=== Exercise prompt ===
Please print every record that follows, keeping each one exactly as it is.

=== Source data ===
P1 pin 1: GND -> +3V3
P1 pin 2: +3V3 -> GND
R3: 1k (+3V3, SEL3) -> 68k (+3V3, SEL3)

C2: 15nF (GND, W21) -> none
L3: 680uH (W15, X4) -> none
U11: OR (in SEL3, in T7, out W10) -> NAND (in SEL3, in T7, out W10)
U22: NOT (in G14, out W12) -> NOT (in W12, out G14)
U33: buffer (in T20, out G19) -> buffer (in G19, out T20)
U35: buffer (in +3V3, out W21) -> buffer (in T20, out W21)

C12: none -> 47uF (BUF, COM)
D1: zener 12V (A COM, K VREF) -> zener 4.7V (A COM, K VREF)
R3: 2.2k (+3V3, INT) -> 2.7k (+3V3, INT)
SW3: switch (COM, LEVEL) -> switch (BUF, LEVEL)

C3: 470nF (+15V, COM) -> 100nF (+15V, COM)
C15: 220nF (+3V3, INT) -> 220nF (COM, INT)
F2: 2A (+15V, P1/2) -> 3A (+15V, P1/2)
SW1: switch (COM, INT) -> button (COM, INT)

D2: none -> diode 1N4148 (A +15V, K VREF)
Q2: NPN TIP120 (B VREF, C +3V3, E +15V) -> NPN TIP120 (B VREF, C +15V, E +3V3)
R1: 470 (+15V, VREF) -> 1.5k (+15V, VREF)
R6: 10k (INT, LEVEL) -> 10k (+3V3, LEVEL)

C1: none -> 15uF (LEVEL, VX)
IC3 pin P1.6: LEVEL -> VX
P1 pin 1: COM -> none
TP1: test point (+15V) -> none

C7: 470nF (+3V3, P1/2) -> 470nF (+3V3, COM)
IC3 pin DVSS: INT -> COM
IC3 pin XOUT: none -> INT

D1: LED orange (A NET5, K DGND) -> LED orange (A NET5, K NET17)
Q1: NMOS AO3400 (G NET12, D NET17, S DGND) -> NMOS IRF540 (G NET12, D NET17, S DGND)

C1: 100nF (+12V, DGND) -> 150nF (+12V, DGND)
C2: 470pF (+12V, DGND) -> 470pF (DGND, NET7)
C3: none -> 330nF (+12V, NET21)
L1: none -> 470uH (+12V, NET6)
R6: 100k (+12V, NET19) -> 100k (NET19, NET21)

=== Exercise answer ===
P1 pin 1: GND -> +3V3
P1 pin 2: +3V3 -> GND
R3: 1k (+3V3, SEL3) -> 68k (+3V3, SEL3)

C2: 15nF (GND, W21) -> none
L3: 680uH (W15, X4) -> none
U11: OR (in SEL3, in T7, out W10) -> NAND (in SEL3, in T7, out W10)
U22: NOT (in G14, out W12) -> NOT (in W12, out G14)
U33: buffer (in T20, out G19) -> buffer (in G19, out T20)
U35: buffer (in +3V3, out W21) -> buffer (in T20, out W21)

C12: none -> 47uF (BUF, COM)
D1: zener 12V (A COM, K VREF) -> zener 4.7V (A COM, K VREF)
R3: 2.2k (+3V3, INT) -> 2.7k (+3V3, INT)
SW3: switch (COM, LEVEL) -> switch (BUF, LEVEL)

C3: 470nF (+15V, COM) -> 100nF (+15V, COM)
C15: 220nF (+3V3, INT) -> 220nF (COM, INT)
F2: 2A (+15V, P1/2) -> 3A (+15V, P1/2)
SW1: switch (COM, INT) -> button (COM, INT)

D2: none -> diode 1N4148 (A +15V, K VREF)
Q2: NPN TIP120 (B VREF, C +3V3, E +15V) -> NPN TIP120 (B VREF, C +15V, E +3V3)
R1: 470 (+15V, VREF) -> 1.5k (+15V, VREF)
R6: 10k (INT, LEVEL) -> 10k (+3V3, LEVEL)

C1: none -> 15uF (LEVEL, VX)
IC3 pin P1.6: LEVEL -> VX
P1 pin 1: COM -> none
TP1: test point (+15V) -> none

C7: 470nF (+3V3, P1/2) -> 470nF (+3V3, COM)
IC3 pin DVSS: INT -> COM
IC3 pin XOUT: none -> INT

D1: LED orange (A NET5, K DGND) -> LED orange (A NET5, K NET17)
Q1: NMOS AO3400 (G NET12, D NET17, S DGND) -> NMOS IRF540 (G NET12, D NET17, S DGND)

C1: 100nF (+12V, DGND) -> 150nF (+12V, DGND)
C2: 470pF (+12V, DGND) -> 470pF (DGND, NET7)
C3: none -> 330nF (+12V, NET21)
L1: none -> 470uH (+12V, NET6)
R6: 100k (+12V, NET19) -> 100k (NET19, NET21)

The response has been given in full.